Would you print every entry below exactly as written, omitting the images?

[Object tracking records]
^^^^^^^^^^^^^^^^
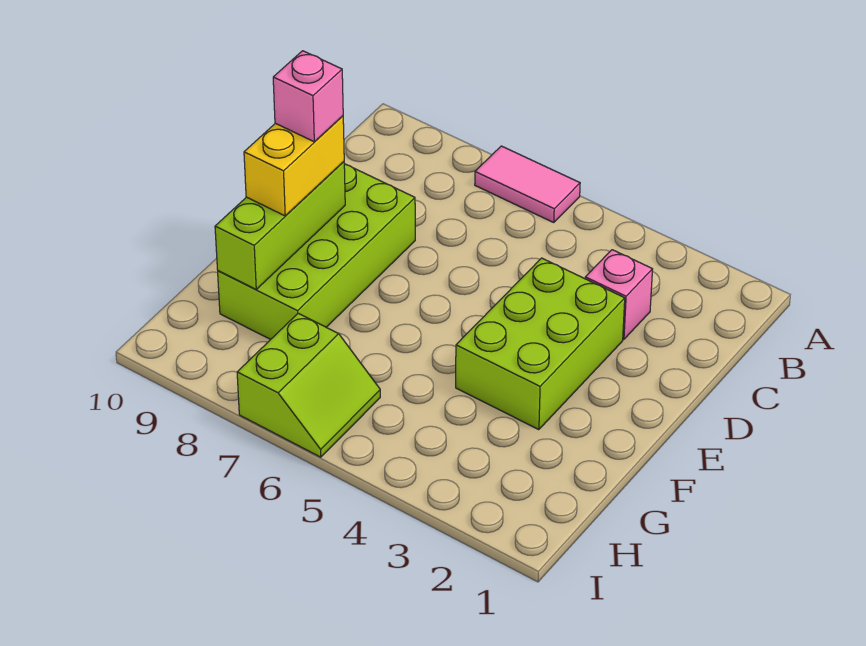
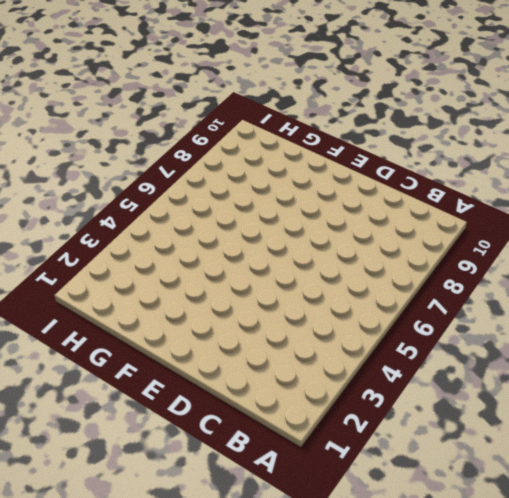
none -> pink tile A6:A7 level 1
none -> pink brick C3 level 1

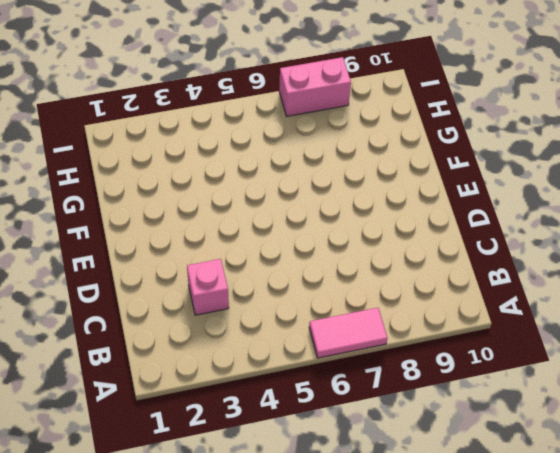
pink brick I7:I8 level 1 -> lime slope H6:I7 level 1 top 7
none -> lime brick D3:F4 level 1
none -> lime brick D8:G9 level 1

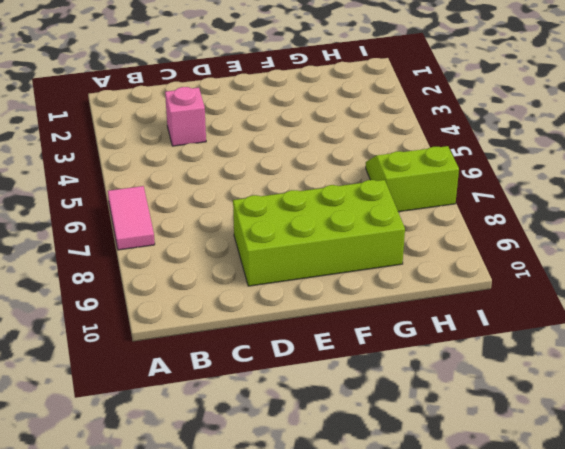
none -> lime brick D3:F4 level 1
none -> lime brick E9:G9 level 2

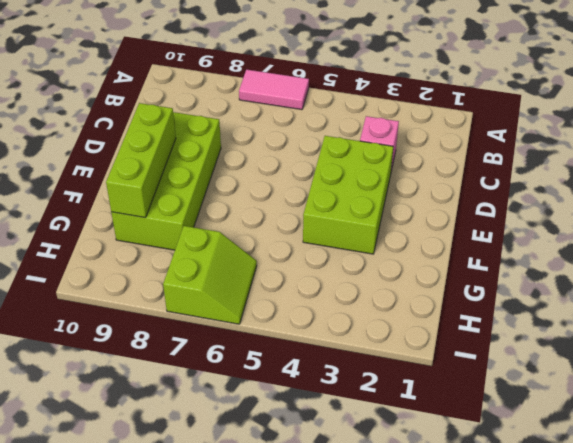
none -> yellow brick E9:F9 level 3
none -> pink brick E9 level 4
^^^^^^^^^^^^^^^^
## Result of the exercise
none -> pink tile A6:A7 level 1
none -> pink brick C3 level 1

pink brick I7:I8 level 1 -> lime slope H6:I7 level 1 top 7
none -> lime brick D3:F4 level 1
none -> lime brick D8:G9 level 1

none -> lime brick D3:F4 level 1
none -> lime brick E9:G9 level 2

none -> yellow brick E9:F9 level 3
none -> pink brick E9 level 4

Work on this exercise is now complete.